WHAT IS BEING ASKED
Write out the records again exactly and exclude the pictures.

PROVIDED DATA
+ + + + +

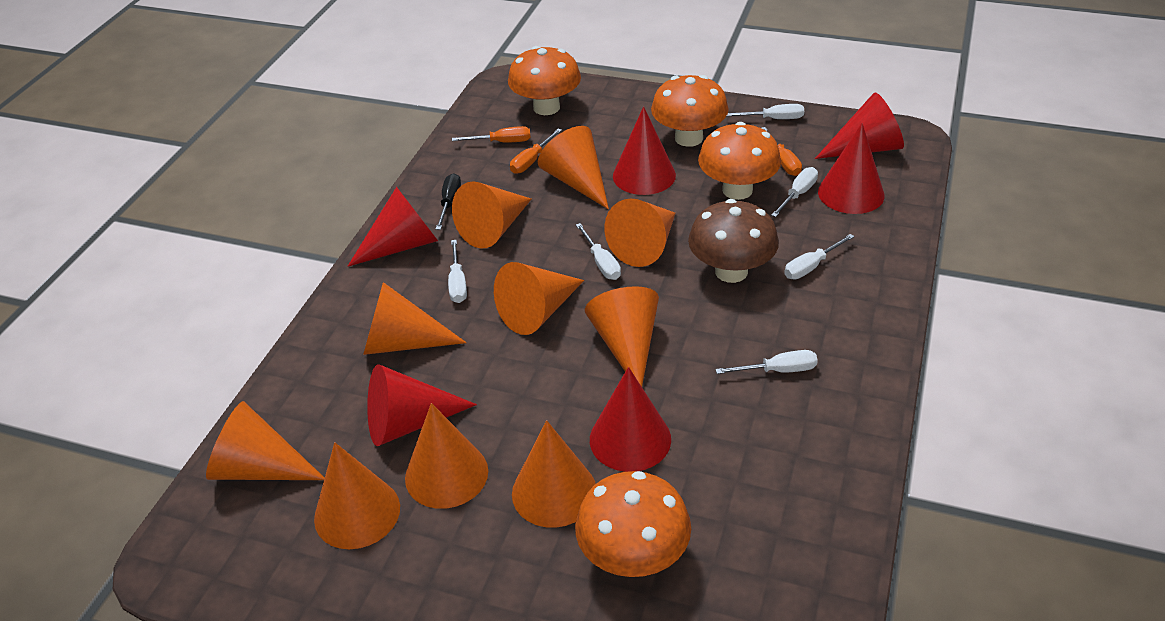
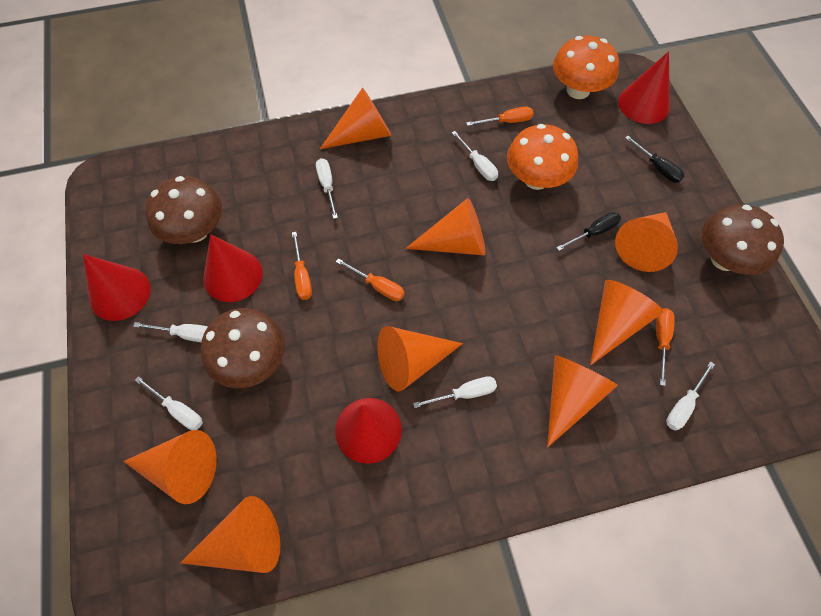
black screwdriver: 1 -> 2
brown mushroom: 1 -> 3
orange cone: 10 -> 8
orange mushroom: 4 -> 2
orange screwdriver: 3 -> 4
red cone: 6 -> 4

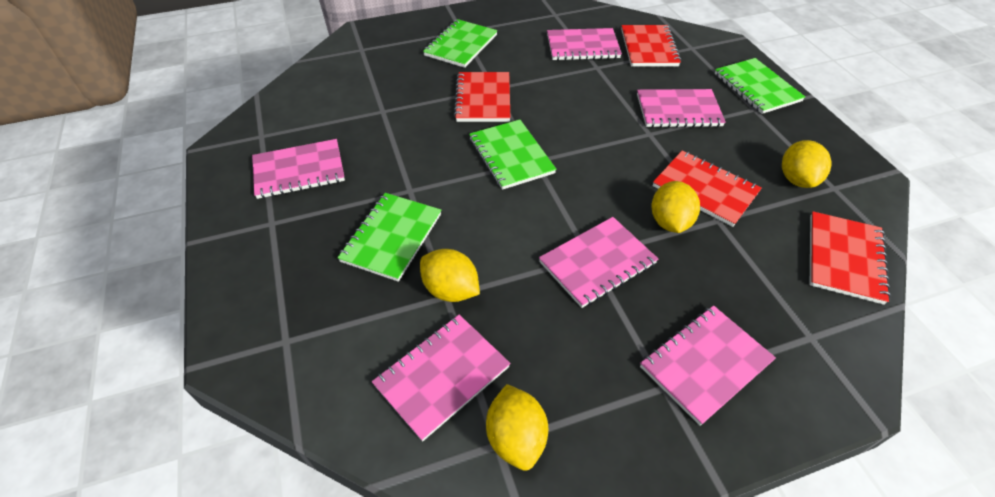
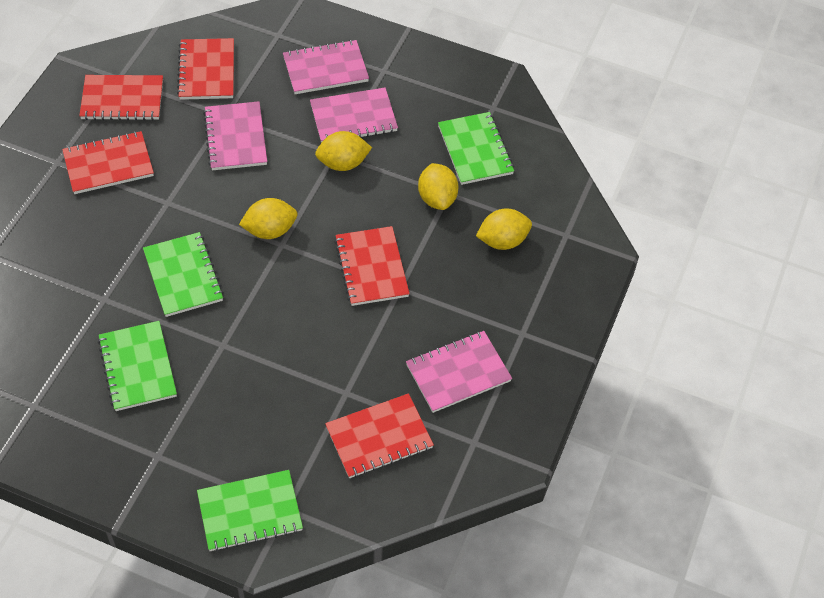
pink notebook: 6 -> 4
red notebook: 4 -> 5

+ + + + +

ANSWER BELOW
black screwdriver: 1 -> 2
brown mushroom: 1 -> 3
orange cone: 10 -> 8
orange mushroom: 4 -> 2
orange screwdriver: 3 -> 4
red cone: 6 -> 4

pink notebook: 6 -> 4
red notebook: 4 -> 5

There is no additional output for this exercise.